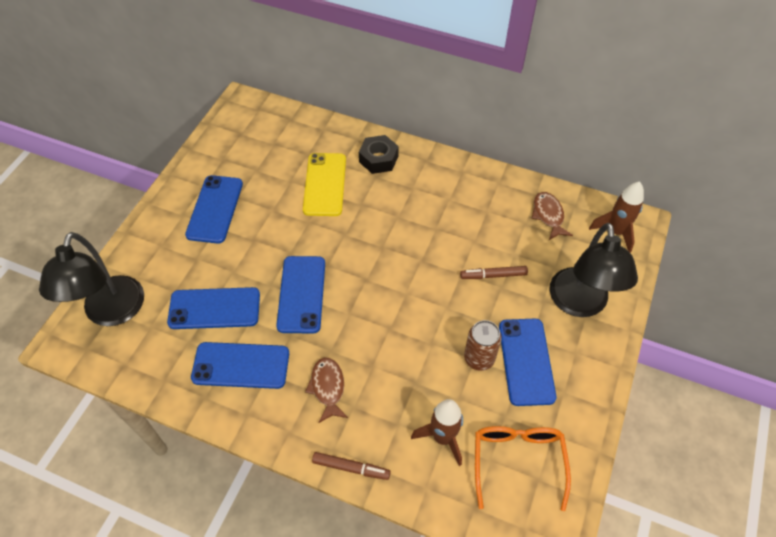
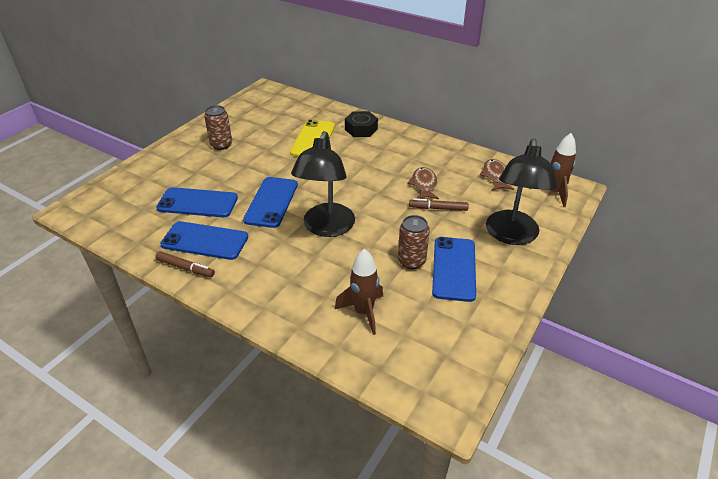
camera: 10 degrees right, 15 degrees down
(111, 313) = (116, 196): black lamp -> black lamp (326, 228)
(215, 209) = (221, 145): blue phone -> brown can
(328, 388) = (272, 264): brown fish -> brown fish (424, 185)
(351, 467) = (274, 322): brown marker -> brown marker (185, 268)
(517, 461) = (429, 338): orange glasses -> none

-----

*Task directions:*
The expected answer is a copy of each line in the listing above that contains "brown".

*Task response:*
(215, 209) = (221, 145): blue phone -> brown can
(328, 388) = (272, 264): brown fish -> brown fish (424, 185)
(351, 467) = (274, 322): brown marker -> brown marker (185, 268)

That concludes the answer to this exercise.